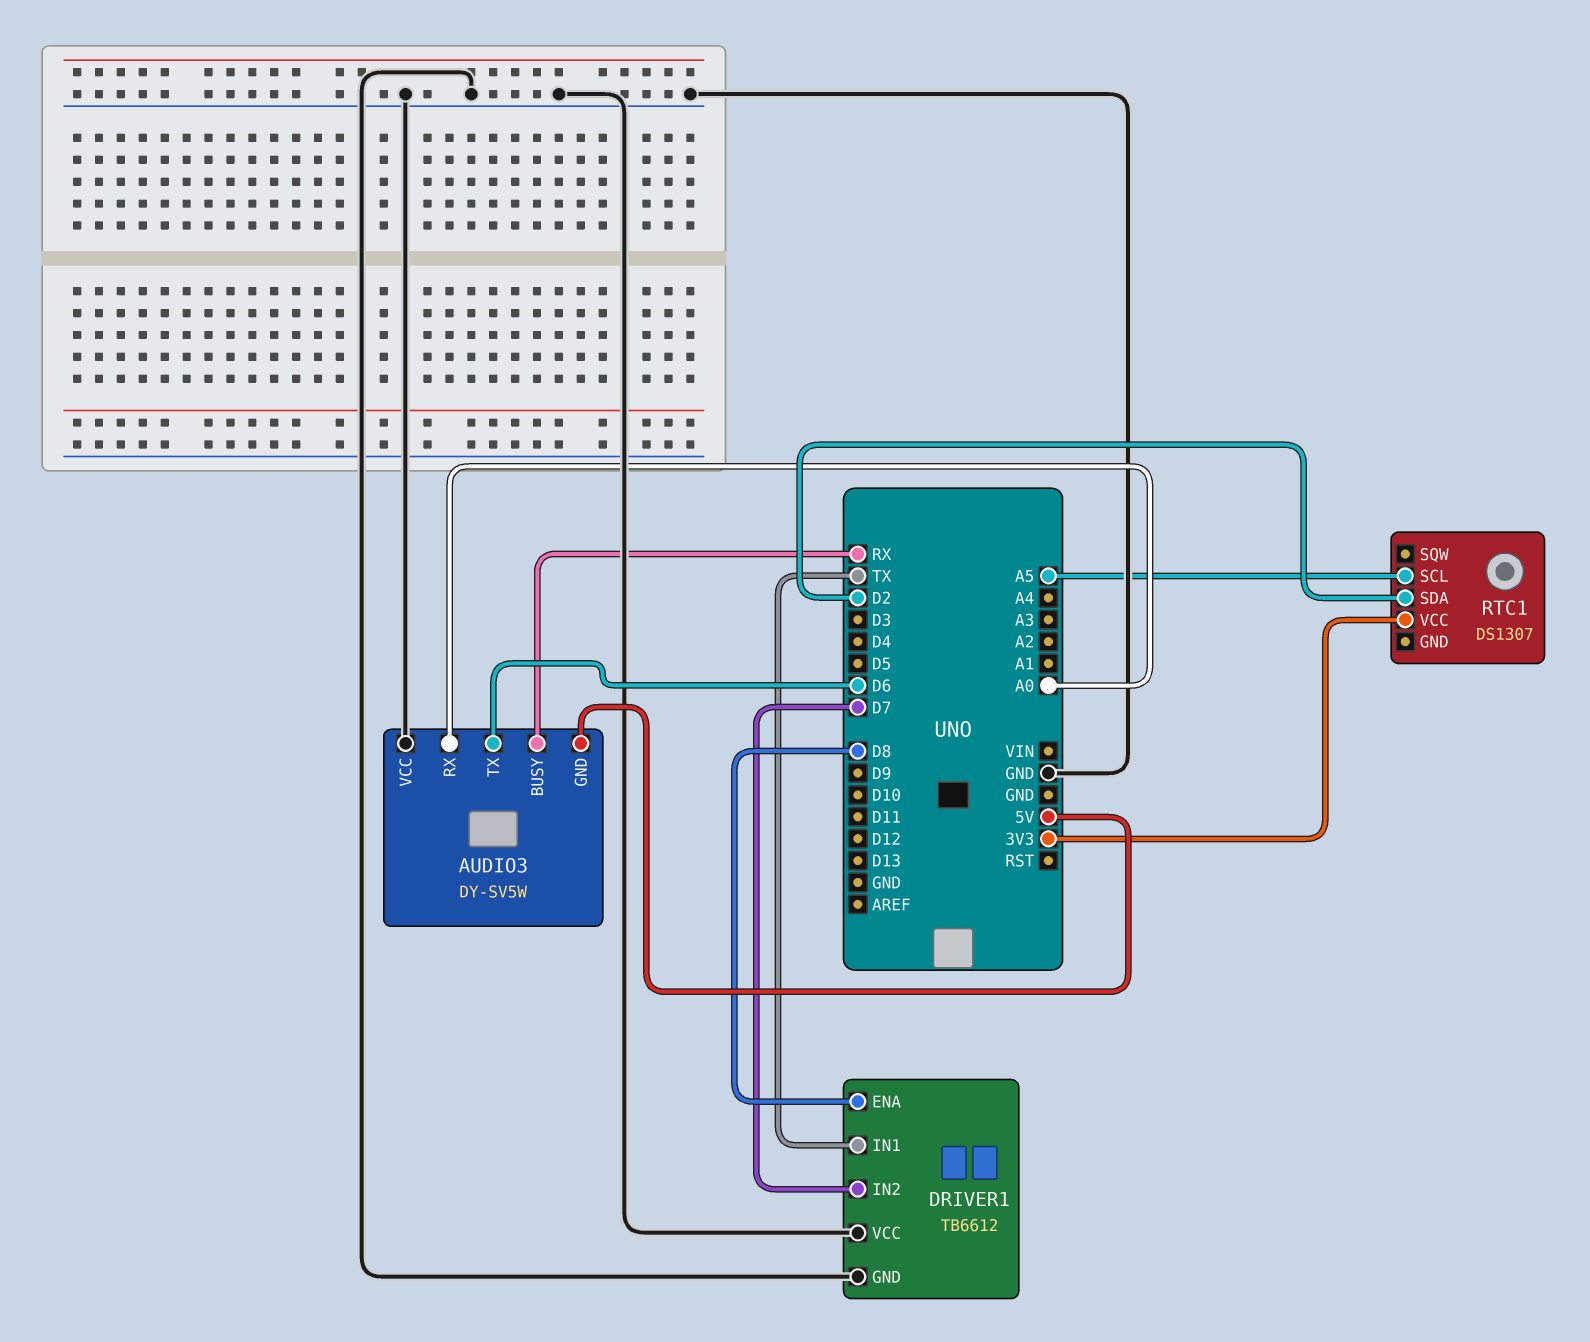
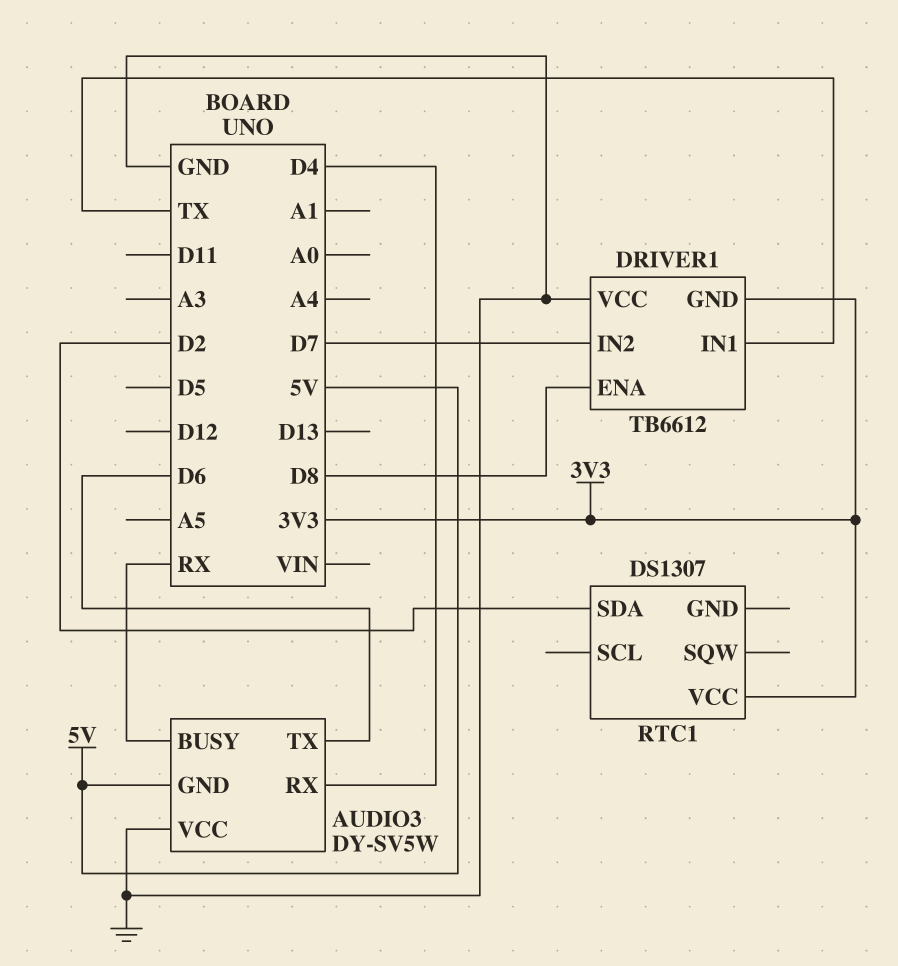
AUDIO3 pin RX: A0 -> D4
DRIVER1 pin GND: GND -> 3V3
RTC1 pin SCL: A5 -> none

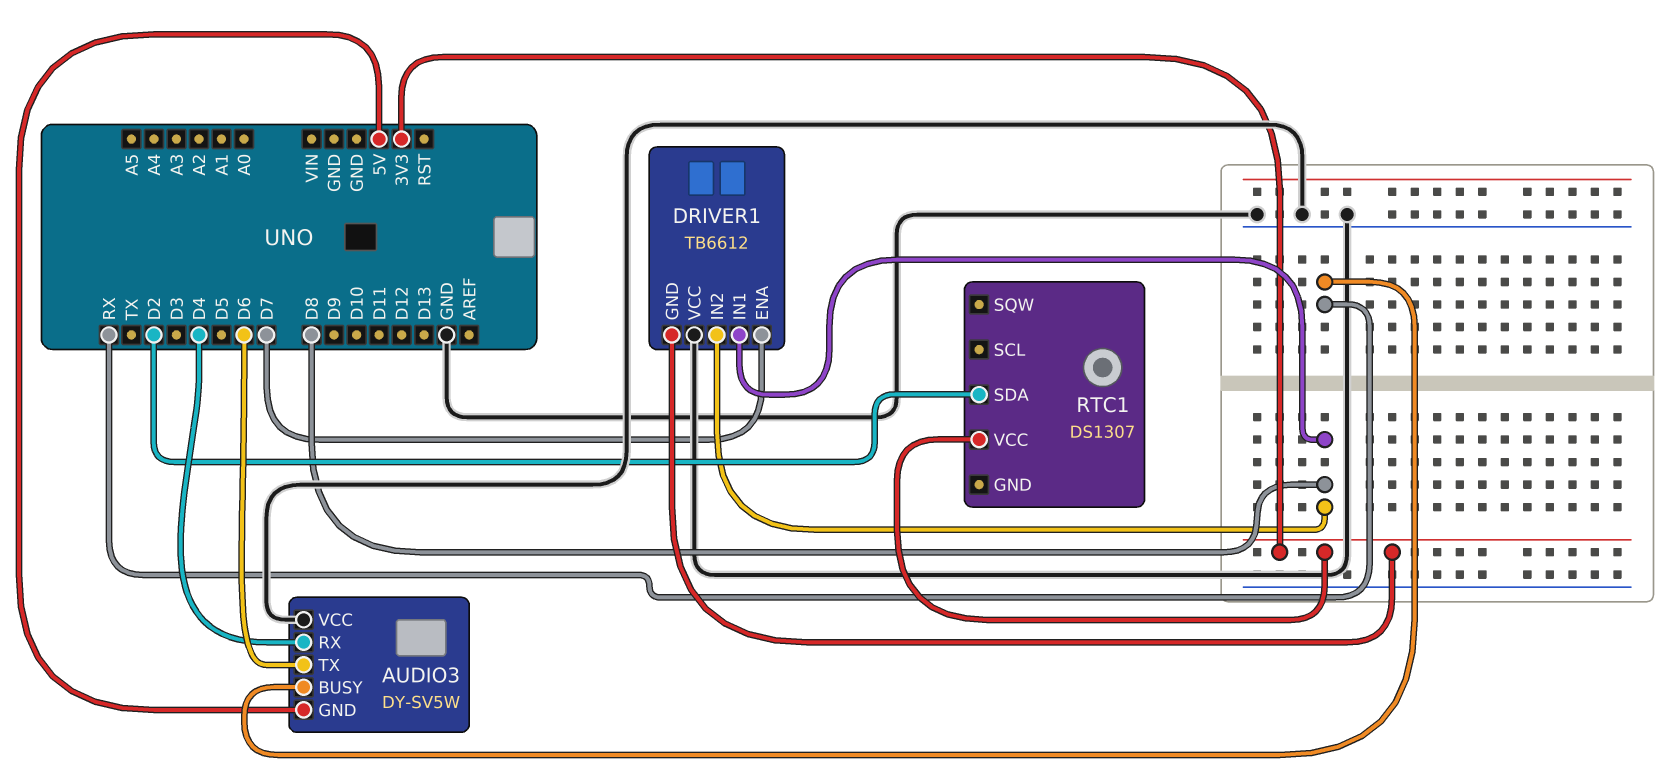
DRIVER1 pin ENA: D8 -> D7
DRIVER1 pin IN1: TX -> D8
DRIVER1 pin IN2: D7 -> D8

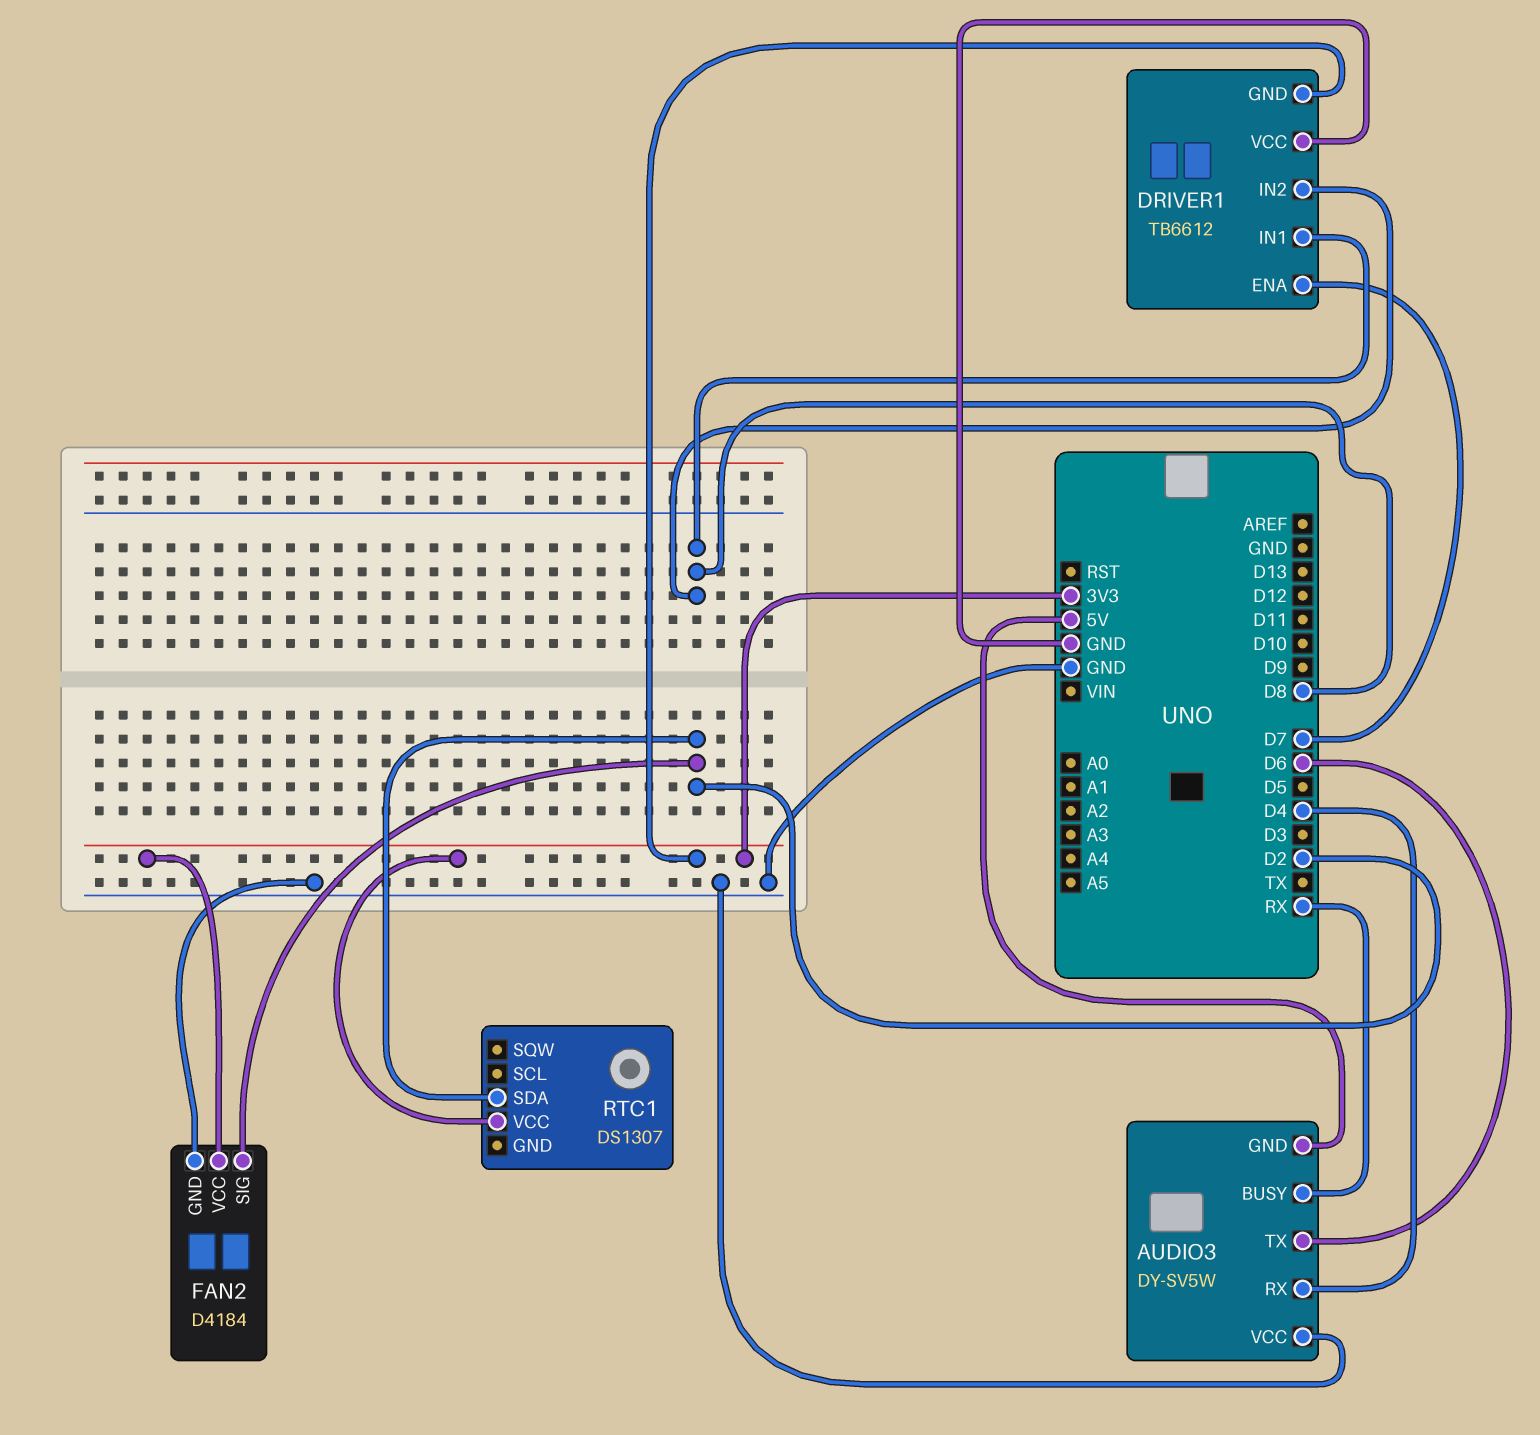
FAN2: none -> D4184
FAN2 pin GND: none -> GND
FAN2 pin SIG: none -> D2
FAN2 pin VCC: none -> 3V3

Exercise directions: Copy each line of the data that includes the word "none".

Solution for this exercise:
RTC1 pin SCL: A5 -> none
FAN2: none -> D4184
FAN2 pin GND: none -> GND
FAN2 pin SIG: none -> D2
FAN2 pin VCC: none -> 3V3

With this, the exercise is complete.